***** Data for processing

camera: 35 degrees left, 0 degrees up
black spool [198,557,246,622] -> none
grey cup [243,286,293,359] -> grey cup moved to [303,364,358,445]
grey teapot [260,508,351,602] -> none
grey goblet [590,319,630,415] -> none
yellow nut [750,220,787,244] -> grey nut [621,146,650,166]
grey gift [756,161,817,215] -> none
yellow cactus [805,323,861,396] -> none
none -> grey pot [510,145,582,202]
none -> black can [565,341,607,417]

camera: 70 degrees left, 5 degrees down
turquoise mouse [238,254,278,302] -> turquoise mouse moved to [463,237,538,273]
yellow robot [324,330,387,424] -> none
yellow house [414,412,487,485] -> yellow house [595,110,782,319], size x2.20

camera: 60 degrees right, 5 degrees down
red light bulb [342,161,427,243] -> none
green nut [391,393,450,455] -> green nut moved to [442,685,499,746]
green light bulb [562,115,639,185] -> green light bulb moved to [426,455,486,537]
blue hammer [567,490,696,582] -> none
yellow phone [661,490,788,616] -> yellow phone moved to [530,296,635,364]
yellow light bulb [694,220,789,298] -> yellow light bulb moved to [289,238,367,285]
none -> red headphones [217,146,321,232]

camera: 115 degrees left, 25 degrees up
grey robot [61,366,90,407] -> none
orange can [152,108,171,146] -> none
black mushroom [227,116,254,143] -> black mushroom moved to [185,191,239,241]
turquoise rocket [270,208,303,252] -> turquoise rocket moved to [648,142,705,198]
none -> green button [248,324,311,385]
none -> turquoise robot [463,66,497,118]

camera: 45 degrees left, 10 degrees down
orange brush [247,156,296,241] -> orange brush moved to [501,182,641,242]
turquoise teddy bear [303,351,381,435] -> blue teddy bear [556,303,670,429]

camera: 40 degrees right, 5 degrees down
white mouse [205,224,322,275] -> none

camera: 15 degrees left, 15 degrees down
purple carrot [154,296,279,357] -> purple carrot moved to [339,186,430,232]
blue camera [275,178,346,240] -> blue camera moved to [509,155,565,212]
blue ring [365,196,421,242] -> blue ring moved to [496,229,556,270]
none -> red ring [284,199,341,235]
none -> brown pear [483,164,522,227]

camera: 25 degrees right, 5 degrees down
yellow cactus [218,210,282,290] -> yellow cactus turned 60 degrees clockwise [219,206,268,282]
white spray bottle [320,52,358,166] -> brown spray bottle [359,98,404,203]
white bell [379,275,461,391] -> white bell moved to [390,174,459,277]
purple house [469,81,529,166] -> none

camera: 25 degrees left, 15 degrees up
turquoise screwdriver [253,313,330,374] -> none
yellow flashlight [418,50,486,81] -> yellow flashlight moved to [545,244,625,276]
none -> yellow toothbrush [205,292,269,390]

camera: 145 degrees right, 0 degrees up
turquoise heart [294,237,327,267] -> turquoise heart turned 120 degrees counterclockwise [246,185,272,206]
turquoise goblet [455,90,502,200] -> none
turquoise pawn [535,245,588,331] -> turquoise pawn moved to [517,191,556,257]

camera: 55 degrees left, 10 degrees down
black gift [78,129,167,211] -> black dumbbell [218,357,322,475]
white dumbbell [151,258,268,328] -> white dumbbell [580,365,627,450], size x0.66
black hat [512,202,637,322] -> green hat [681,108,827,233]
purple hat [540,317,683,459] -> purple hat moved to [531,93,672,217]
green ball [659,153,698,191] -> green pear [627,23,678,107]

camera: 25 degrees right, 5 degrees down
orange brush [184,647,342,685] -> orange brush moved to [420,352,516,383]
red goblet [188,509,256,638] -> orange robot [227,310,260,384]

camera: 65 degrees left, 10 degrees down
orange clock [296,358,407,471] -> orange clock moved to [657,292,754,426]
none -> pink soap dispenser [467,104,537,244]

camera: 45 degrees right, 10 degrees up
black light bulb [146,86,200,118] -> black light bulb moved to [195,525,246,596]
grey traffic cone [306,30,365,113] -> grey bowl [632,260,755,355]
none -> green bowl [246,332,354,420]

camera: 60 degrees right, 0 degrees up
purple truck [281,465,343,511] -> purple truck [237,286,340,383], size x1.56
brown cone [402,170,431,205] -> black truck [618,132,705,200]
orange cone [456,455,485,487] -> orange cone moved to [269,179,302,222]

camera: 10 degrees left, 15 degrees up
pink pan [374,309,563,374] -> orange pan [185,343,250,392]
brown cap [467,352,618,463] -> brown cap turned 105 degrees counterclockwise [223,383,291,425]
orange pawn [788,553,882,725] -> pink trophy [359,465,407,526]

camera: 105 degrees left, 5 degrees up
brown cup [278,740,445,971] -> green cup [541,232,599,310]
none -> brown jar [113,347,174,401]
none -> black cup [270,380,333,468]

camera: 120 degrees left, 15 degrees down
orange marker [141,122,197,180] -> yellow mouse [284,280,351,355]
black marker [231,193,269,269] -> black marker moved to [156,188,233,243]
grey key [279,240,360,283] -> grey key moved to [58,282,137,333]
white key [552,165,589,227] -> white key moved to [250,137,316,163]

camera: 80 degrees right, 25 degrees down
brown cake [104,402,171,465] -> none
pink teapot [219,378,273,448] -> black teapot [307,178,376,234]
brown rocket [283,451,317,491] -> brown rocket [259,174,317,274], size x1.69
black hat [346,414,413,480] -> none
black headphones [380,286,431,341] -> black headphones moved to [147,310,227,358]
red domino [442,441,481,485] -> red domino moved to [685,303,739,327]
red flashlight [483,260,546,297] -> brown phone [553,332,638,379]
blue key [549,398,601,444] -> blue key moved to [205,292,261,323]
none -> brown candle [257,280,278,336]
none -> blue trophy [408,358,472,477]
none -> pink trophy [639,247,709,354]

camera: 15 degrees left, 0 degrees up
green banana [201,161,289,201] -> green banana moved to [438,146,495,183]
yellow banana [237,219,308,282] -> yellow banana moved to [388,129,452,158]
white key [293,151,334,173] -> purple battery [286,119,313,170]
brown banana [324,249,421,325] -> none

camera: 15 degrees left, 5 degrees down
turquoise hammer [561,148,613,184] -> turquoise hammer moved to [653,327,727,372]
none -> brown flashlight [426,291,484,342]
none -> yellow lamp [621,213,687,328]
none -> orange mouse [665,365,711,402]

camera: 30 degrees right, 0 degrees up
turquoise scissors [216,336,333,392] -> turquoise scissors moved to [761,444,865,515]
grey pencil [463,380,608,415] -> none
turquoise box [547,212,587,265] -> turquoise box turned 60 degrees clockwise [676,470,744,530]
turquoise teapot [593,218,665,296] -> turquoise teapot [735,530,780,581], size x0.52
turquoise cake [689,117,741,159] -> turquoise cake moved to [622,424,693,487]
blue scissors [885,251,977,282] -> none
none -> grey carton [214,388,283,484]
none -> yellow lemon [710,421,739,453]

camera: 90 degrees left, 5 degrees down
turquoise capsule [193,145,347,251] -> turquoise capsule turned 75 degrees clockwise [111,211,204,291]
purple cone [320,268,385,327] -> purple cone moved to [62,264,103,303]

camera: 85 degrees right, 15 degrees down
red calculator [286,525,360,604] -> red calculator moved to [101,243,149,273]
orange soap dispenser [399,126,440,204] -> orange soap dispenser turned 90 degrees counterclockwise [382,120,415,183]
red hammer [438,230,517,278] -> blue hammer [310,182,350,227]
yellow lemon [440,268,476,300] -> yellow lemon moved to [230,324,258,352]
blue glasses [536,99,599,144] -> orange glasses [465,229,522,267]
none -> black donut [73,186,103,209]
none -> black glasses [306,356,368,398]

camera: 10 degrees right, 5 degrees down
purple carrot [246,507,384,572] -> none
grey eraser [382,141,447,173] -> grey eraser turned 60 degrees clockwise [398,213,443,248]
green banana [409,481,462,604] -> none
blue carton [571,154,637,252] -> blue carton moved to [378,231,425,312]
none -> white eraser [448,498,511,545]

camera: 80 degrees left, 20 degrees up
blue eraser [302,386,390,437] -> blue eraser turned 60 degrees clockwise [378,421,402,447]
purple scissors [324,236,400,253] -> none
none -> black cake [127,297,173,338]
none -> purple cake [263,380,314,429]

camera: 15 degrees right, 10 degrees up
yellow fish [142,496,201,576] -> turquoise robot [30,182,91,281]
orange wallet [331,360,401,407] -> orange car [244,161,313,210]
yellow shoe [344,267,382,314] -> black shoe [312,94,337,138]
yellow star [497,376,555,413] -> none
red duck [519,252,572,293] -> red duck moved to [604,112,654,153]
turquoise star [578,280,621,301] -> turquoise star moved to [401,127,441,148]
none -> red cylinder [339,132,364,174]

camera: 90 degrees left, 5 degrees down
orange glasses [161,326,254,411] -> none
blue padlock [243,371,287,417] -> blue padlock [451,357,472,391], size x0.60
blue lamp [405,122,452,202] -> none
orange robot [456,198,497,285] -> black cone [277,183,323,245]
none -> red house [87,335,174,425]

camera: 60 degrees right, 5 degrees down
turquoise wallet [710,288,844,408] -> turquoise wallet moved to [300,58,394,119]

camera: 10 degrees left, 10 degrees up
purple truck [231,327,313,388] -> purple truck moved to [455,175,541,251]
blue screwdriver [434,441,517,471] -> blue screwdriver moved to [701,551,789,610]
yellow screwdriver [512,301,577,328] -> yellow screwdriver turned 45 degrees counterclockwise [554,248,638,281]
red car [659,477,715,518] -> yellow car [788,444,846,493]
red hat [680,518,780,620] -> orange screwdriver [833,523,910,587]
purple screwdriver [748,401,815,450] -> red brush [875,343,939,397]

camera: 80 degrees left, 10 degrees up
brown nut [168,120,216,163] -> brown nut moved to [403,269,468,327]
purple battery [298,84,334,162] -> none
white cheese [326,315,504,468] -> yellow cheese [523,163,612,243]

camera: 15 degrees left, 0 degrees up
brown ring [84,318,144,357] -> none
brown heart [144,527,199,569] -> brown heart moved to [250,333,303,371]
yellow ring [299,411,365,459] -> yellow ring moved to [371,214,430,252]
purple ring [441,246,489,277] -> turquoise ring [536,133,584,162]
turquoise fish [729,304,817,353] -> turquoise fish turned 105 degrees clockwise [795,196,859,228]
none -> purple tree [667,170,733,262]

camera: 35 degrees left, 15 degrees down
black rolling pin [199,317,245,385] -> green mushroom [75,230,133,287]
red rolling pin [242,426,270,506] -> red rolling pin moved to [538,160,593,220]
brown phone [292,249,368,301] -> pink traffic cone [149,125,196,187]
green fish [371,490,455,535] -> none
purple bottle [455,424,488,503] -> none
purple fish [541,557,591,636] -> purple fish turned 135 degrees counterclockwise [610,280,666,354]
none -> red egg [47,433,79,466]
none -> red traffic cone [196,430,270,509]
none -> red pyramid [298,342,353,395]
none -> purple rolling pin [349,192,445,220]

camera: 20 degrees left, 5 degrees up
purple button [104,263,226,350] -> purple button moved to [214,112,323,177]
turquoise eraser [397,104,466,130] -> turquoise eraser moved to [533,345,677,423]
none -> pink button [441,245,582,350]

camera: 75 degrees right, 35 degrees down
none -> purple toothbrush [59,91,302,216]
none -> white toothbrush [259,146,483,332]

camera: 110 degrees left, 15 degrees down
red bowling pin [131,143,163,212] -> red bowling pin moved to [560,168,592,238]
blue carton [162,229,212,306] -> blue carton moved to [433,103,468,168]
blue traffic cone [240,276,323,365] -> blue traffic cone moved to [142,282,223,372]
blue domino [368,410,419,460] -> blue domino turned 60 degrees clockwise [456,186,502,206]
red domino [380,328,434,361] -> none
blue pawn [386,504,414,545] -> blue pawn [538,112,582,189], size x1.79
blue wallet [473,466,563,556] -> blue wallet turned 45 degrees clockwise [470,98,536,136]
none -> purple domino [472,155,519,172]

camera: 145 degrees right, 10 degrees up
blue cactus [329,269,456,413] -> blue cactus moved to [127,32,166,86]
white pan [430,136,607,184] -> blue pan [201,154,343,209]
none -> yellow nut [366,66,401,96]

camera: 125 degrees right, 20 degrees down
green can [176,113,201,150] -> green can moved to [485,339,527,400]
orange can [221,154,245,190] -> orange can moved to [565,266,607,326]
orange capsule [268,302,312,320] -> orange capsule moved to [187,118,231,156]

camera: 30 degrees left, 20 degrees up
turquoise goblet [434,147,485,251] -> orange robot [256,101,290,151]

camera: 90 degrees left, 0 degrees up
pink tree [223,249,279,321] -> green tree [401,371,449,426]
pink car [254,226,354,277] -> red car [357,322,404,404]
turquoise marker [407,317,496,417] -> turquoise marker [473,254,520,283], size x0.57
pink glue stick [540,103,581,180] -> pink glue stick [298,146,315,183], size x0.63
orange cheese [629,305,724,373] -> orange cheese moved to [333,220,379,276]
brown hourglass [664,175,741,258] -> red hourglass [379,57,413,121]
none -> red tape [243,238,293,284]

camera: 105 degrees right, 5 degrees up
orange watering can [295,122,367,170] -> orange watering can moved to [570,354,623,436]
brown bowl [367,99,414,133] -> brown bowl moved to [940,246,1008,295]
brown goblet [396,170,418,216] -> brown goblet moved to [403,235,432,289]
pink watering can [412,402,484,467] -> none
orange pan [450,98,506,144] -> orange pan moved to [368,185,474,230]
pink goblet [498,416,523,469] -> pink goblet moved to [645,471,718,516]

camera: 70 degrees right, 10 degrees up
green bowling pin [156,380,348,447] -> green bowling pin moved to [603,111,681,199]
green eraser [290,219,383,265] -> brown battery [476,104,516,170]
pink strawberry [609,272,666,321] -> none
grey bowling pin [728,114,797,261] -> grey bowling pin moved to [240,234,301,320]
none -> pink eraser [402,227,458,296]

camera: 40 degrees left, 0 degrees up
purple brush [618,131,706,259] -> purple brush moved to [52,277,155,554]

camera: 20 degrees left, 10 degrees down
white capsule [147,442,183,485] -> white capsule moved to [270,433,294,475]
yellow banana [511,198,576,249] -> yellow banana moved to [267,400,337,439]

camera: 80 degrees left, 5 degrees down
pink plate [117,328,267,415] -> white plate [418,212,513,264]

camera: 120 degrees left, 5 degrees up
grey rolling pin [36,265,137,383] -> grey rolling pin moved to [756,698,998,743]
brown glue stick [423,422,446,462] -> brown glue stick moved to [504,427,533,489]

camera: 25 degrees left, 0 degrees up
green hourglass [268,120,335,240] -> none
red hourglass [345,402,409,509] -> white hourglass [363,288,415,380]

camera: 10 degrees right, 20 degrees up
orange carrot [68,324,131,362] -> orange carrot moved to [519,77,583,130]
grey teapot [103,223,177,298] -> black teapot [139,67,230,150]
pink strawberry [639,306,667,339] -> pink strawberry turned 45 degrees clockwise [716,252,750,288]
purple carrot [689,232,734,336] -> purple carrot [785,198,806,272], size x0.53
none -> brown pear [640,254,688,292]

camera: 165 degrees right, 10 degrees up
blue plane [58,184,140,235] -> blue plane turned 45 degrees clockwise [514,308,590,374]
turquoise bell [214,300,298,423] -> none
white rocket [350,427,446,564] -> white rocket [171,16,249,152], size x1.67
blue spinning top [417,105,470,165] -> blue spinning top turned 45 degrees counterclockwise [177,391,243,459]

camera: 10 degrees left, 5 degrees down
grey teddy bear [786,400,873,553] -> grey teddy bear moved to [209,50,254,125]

**********

Only lines with the word "star" belong in the answer; copy each of them from the material above.

yellow star [497,376,555,413] -> none
turquoise star [578,280,621,301] -> turquoise star moved to [401,127,441,148]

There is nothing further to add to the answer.